_What you should do_
Would you give the number of lines in the entries that contain the word "none"? Nothing else is needed.

—————

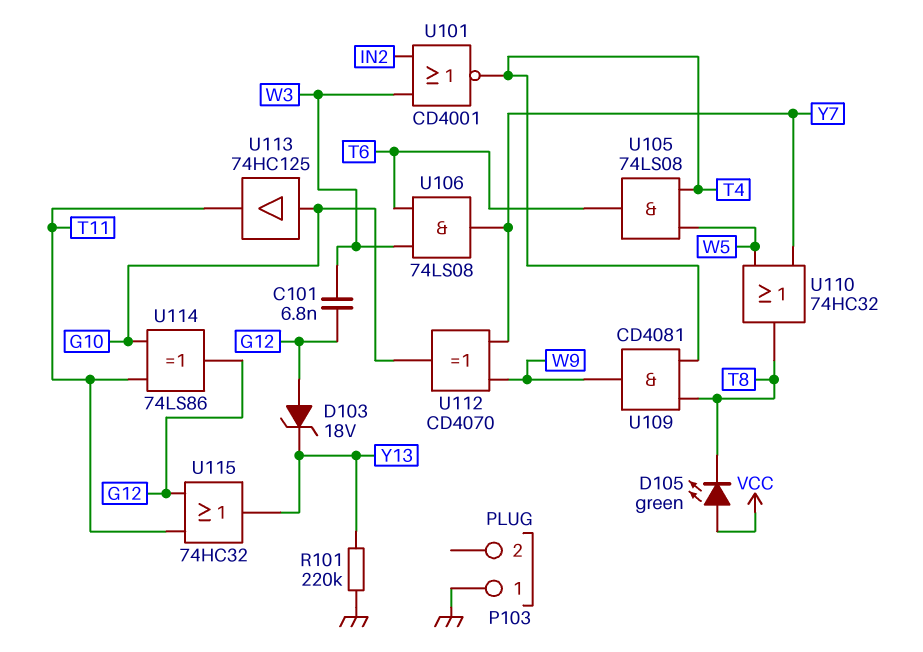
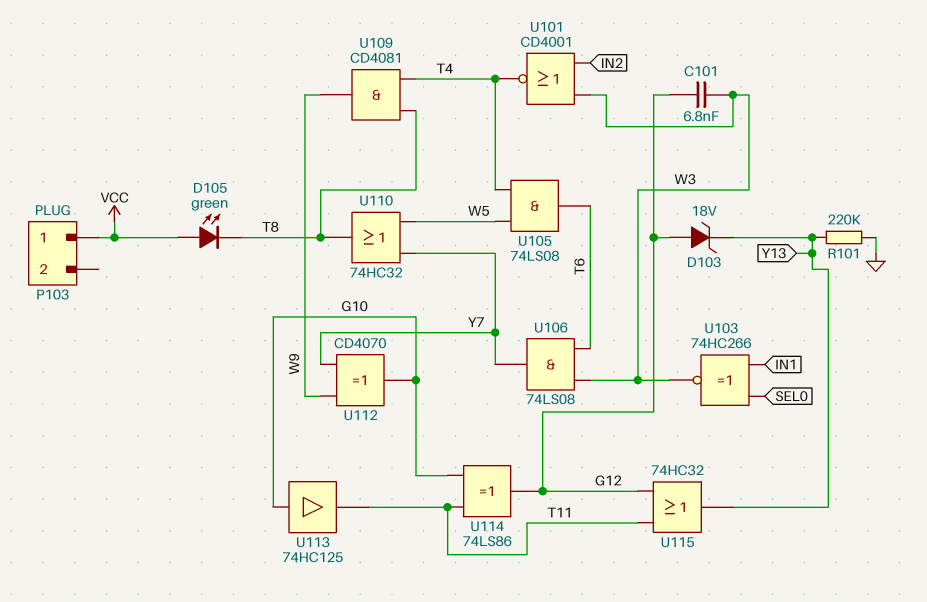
P103 pin 1: GND -> VCC
U103: none -> XNOR 74HC266 (in IN1, in SEL0, out W3)

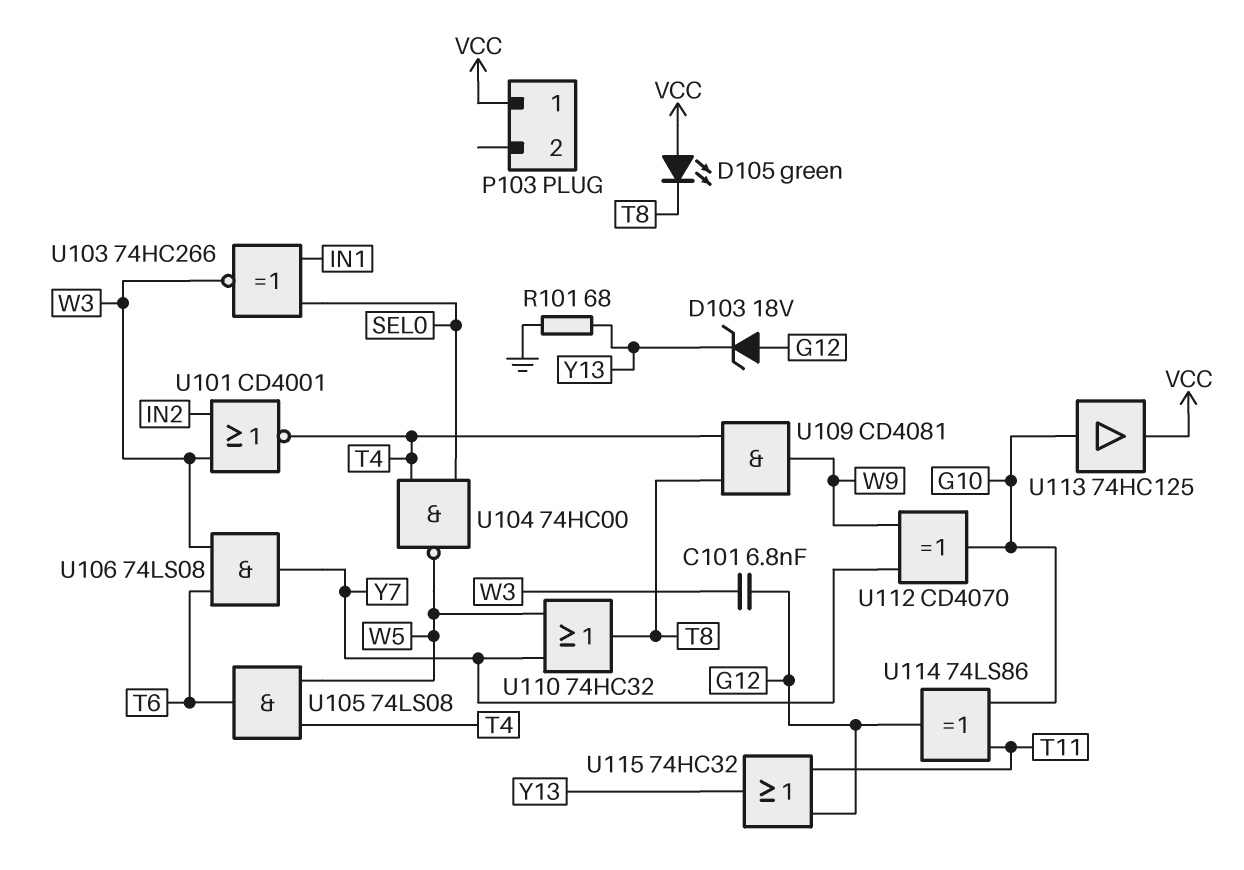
R101: 220k (GND, Y13) -> 68 (GND, Y13)
U104: none -> NAND 74HC00 (in SEL0, in T4, out W5)
U113: buffer 74HC125 (in G10, out T11) -> buffer 74HC125 (in G10, out VCC)

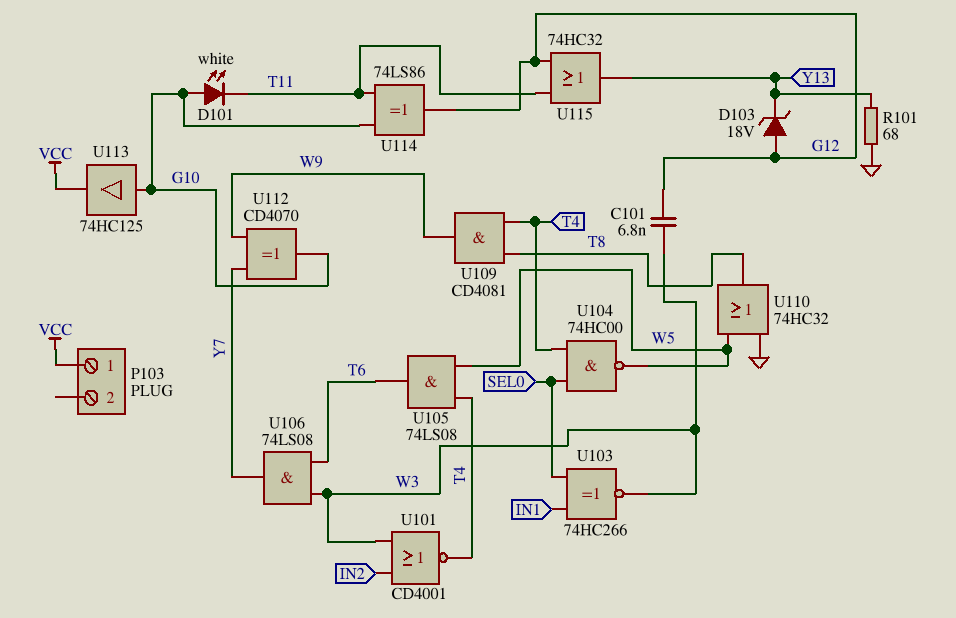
D101: none -> LED white (A G10, K T11)
D105: LED green (A VCC, K T8) -> none
U110: OR 74HC32 (in W5, in Y7, out T8) -> OR 74HC32 (in GND, in W5, out T8)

—————

_Output of the exercise_
4